Object correspondence data
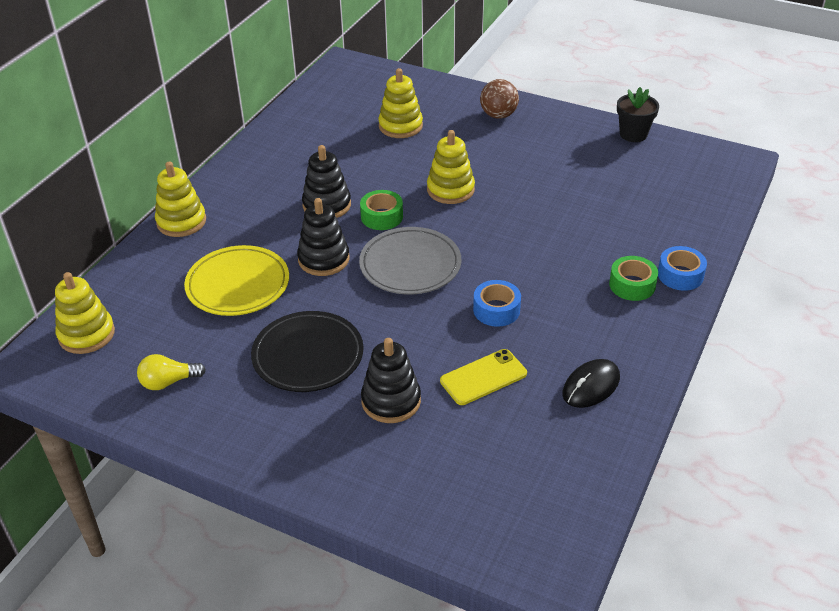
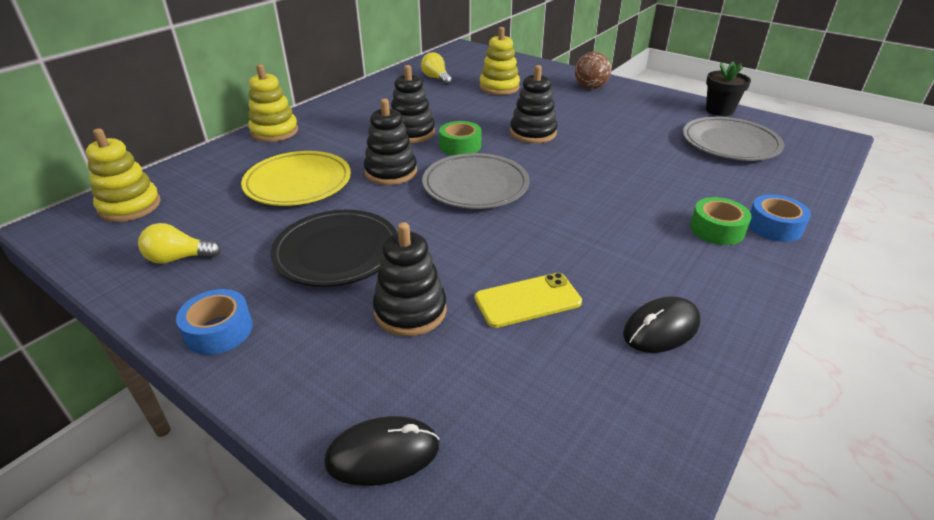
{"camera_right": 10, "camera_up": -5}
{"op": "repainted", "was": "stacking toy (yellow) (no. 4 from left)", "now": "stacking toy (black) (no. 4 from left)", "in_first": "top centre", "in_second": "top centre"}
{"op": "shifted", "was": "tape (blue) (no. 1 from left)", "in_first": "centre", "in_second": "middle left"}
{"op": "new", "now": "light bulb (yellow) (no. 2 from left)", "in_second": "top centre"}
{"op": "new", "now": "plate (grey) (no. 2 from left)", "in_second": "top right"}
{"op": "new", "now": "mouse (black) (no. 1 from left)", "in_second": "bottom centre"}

▶ _About this exercise_:
The answer should be exactly the lines from the one that contains "bulb (yellow) (no." through the end of the entries, both ends included, and nothing besides.

▶ _Finished task_:
{"op": "new", "now": "light bulb (yellow) (no. 2 from left)", "in_second": "top centre"}
{"op": "new", "now": "plate (grey) (no. 2 from left)", "in_second": "top right"}
{"op": "new", "now": "mouse (black) (no. 1 from left)", "in_second": "bottom centre"}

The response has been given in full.